+++ Source data
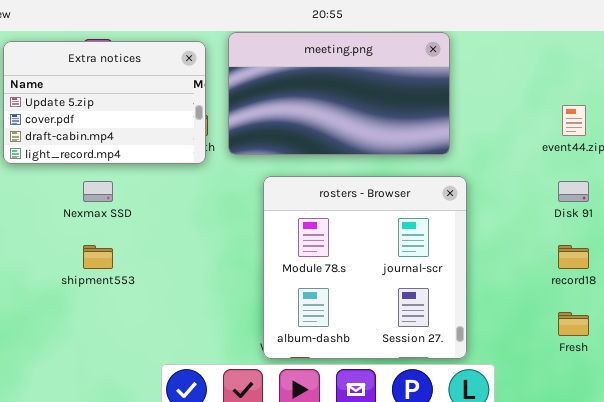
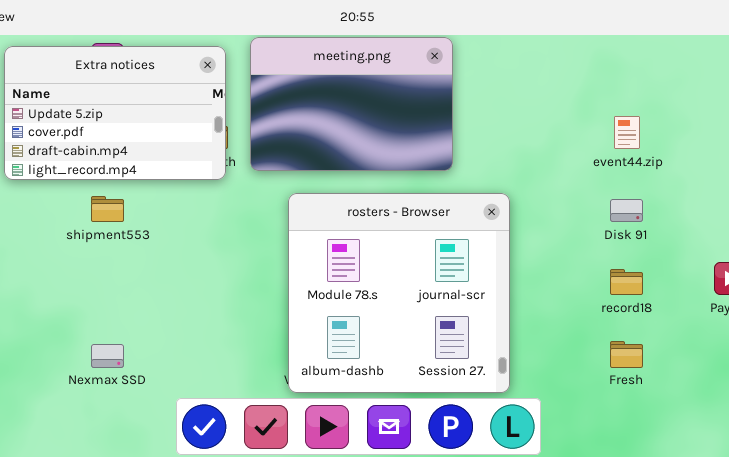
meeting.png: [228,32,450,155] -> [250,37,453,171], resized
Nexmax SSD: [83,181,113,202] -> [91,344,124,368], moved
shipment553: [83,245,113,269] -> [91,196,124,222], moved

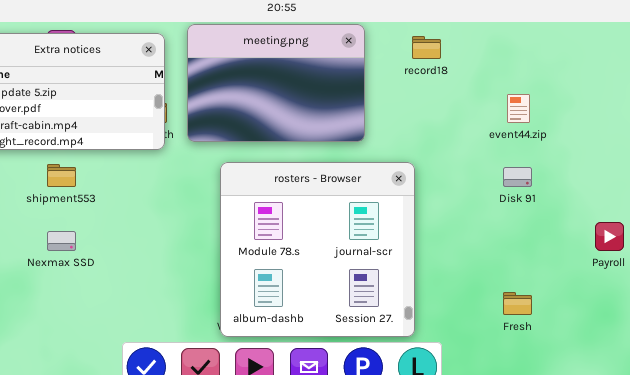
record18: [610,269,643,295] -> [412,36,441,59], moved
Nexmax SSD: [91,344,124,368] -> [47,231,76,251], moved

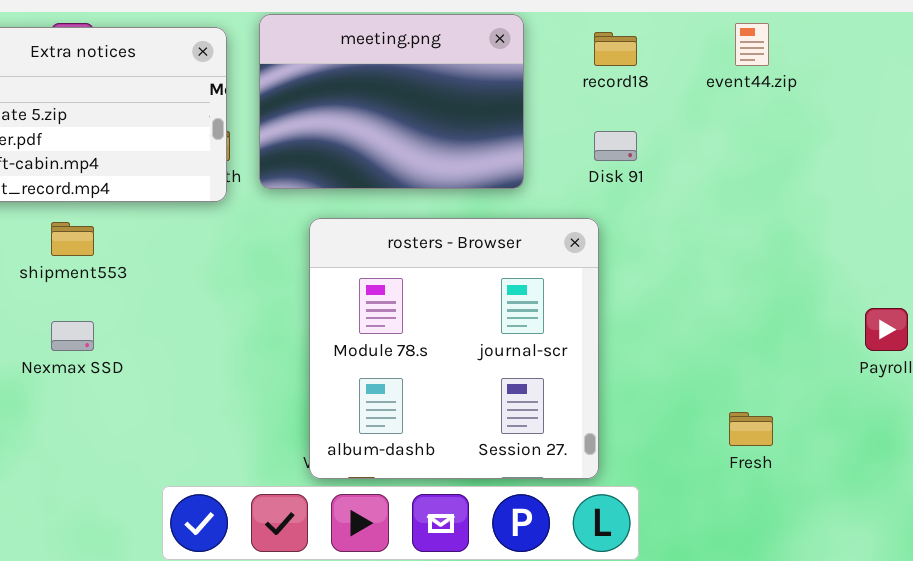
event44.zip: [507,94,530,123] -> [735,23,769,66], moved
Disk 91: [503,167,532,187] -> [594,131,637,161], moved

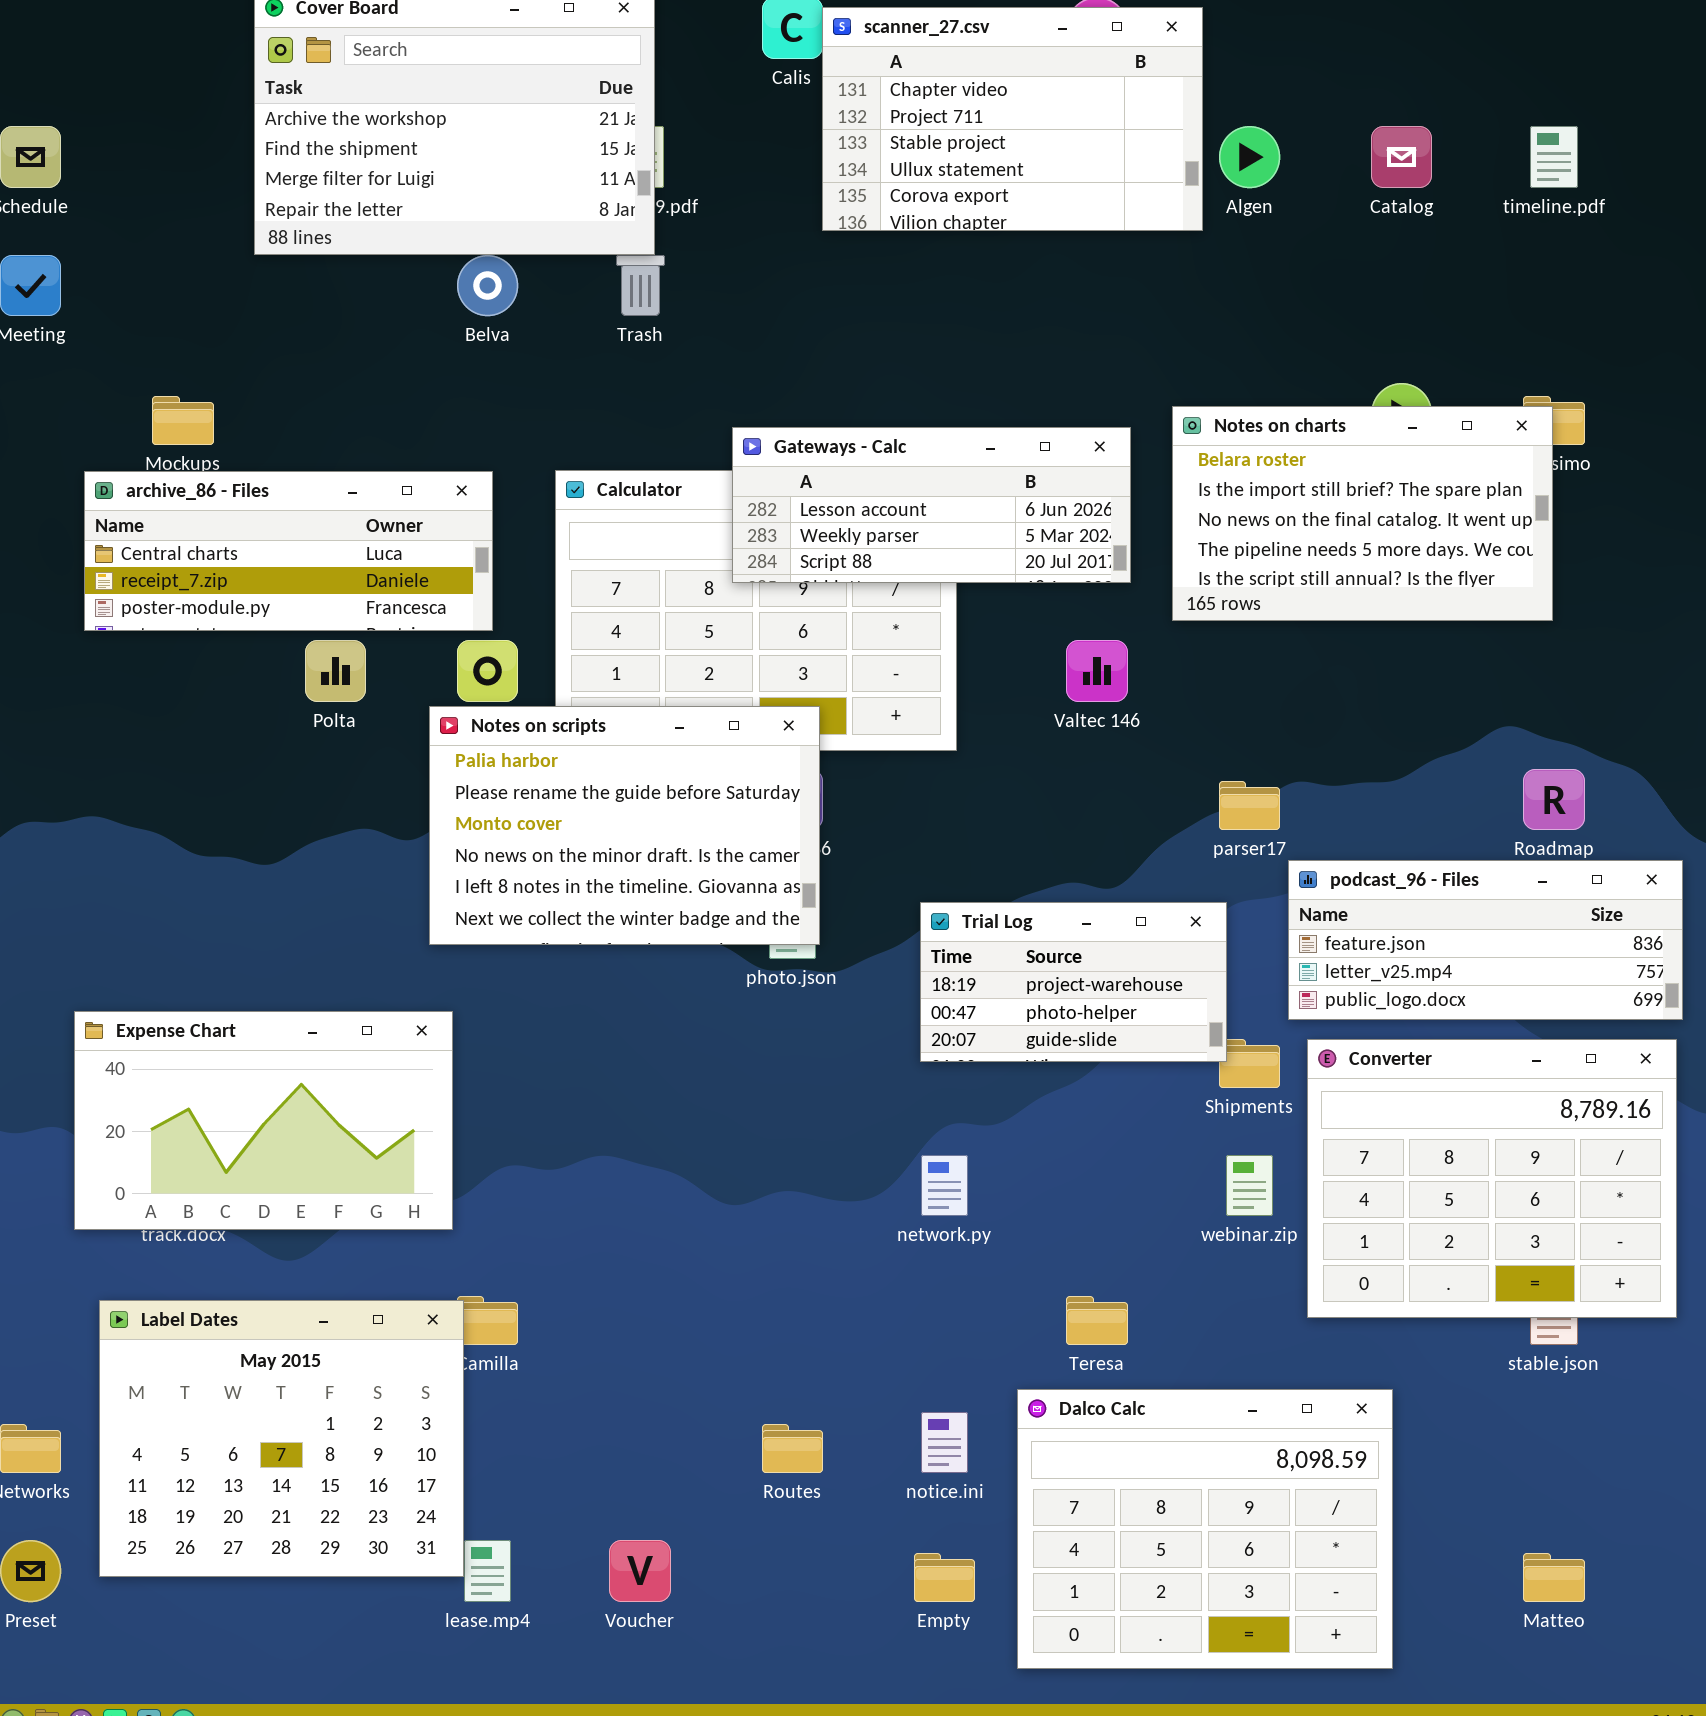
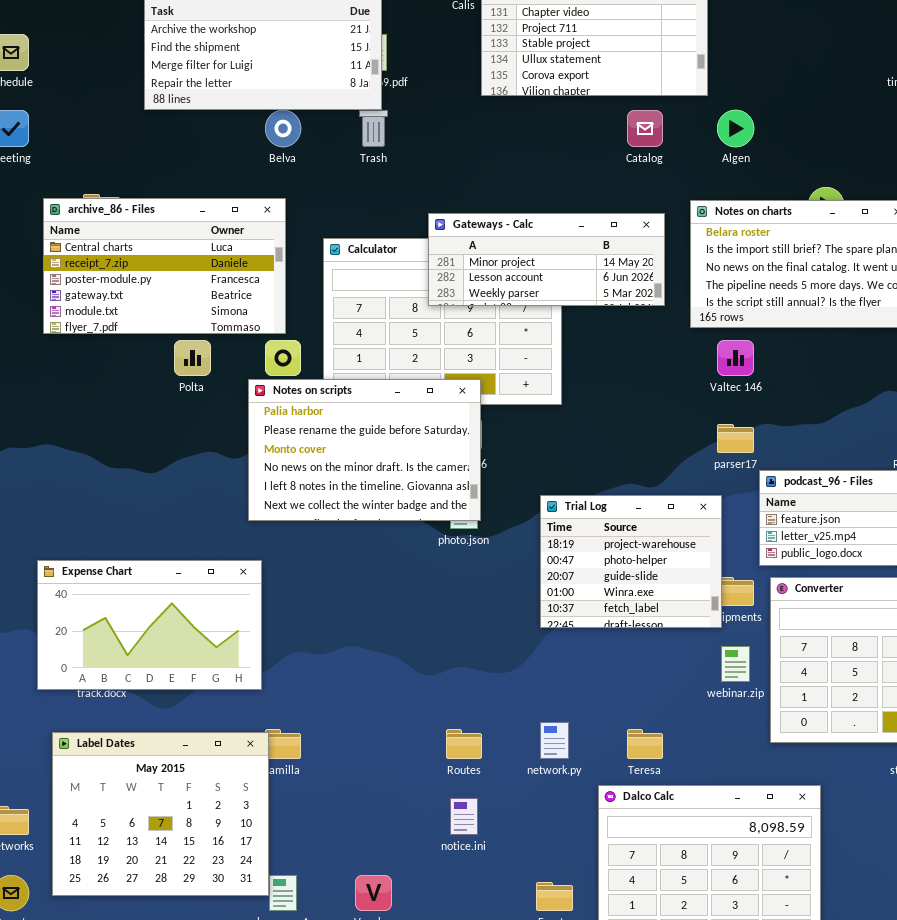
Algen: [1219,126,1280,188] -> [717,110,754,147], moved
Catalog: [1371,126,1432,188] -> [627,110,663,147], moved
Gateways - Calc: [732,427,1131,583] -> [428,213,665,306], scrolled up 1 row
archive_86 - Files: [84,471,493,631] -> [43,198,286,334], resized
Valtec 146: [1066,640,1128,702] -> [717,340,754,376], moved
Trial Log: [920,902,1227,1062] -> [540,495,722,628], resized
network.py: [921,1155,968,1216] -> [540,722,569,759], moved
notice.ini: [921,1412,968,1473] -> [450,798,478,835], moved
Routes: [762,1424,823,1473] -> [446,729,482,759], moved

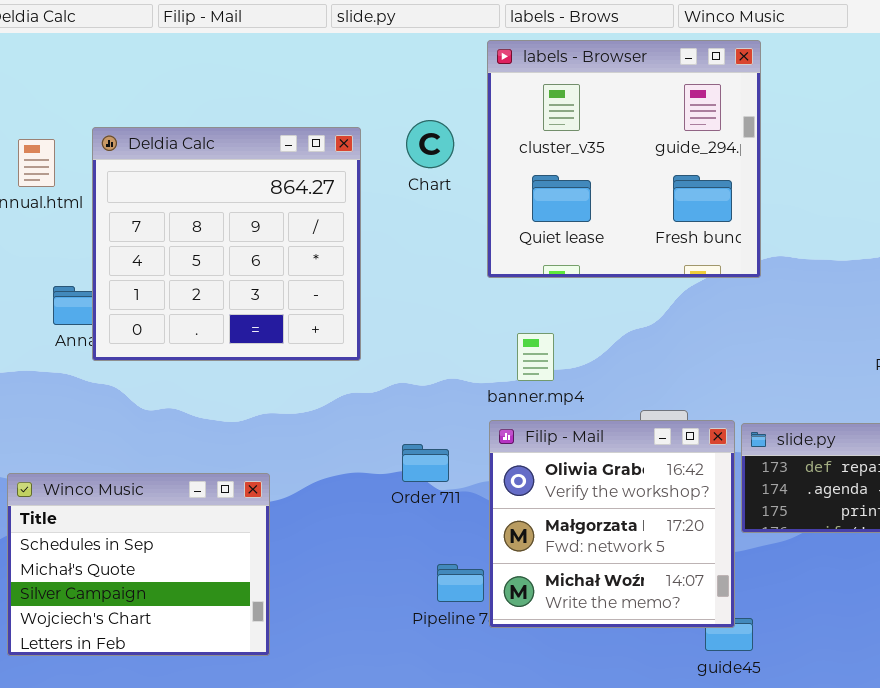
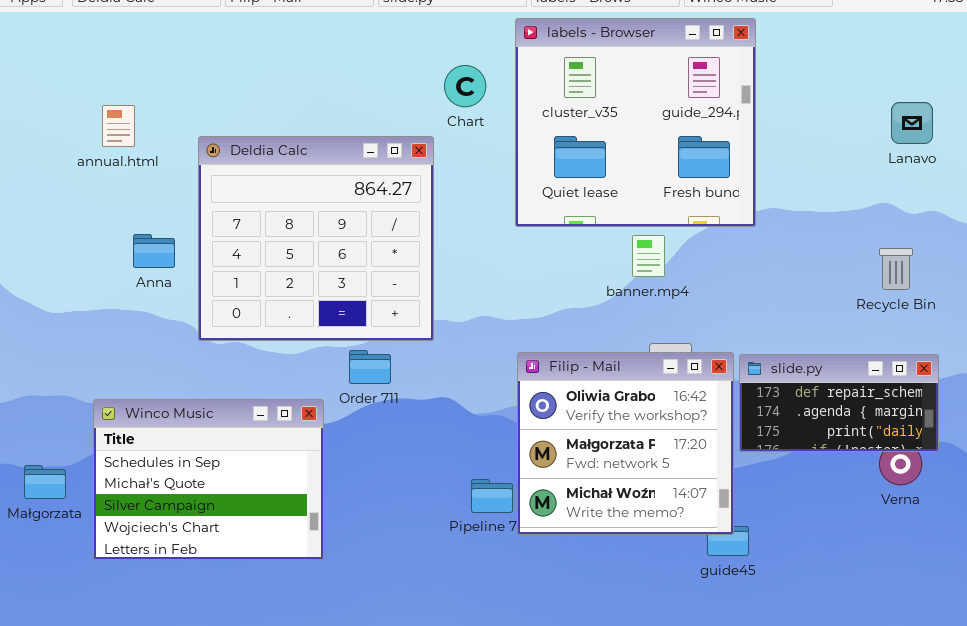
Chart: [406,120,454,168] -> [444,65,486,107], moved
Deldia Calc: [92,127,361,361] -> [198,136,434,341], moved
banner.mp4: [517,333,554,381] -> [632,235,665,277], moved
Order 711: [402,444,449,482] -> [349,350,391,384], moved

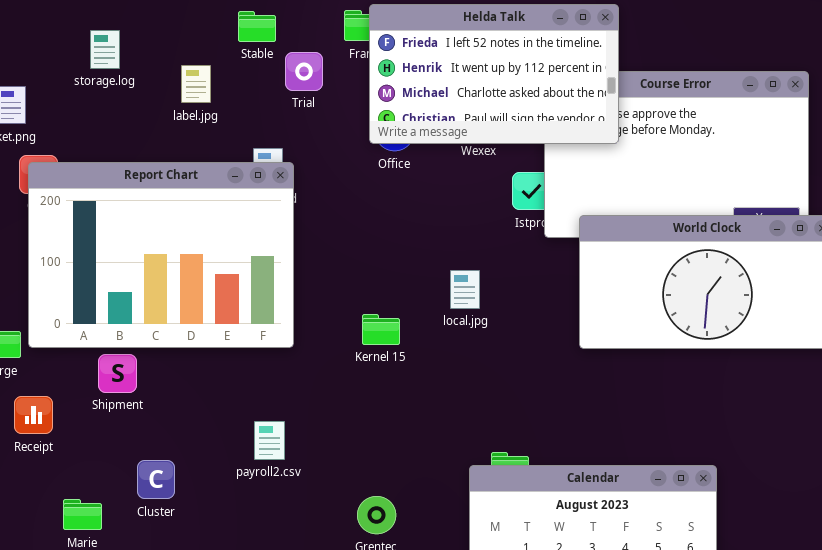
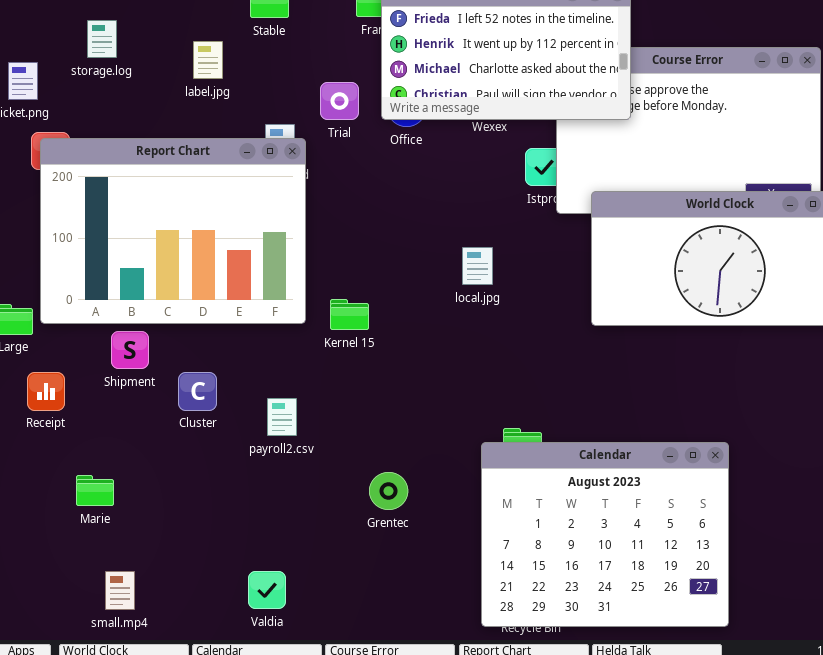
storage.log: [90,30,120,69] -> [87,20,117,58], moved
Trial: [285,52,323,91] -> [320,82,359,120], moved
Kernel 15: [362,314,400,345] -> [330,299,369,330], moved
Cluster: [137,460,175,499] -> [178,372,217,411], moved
++++++
# What the task requires
Once the line with "Chart: [406,120,454,168] ->" is found, write out that line and every later line of the listing above exactly, through the last one, and skip any pictures.

# Written solution
Chart: [406,120,454,168] -> [444,65,486,107], moved
Deldia Calc: [92,127,361,361] -> [198,136,434,341], moved
banner.mp4: [517,333,554,381] -> [632,235,665,277], moved
Order 711: [402,444,449,482] -> [349,350,391,384], moved

storage.log: [90,30,120,69] -> [87,20,117,58], moved
Trial: [285,52,323,91] -> [320,82,359,120], moved
Kernel 15: [362,314,400,345] -> [330,299,369,330], moved
Cluster: [137,460,175,499] -> [178,372,217,411], moved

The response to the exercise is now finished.